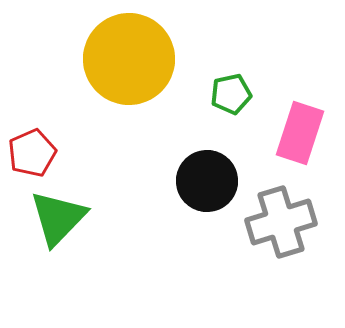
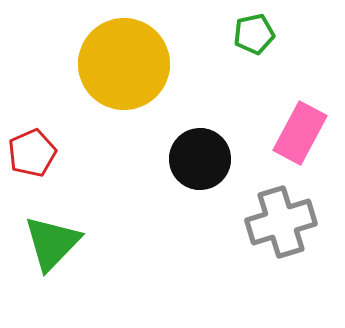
yellow circle: moved 5 px left, 5 px down
green pentagon: moved 23 px right, 60 px up
pink rectangle: rotated 10 degrees clockwise
black circle: moved 7 px left, 22 px up
green triangle: moved 6 px left, 25 px down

=== Brief ===
Since the pictures don't belong in the copy, copy only the rest of the entries above exactly.

=== Exercise output ===
yellow circle: moved 5 px left, 5 px down
green pentagon: moved 23 px right, 60 px up
pink rectangle: rotated 10 degrees clockwise
black circle: moved 7 px left, 22 px up
green triangle: moved 6 px left, 25 px down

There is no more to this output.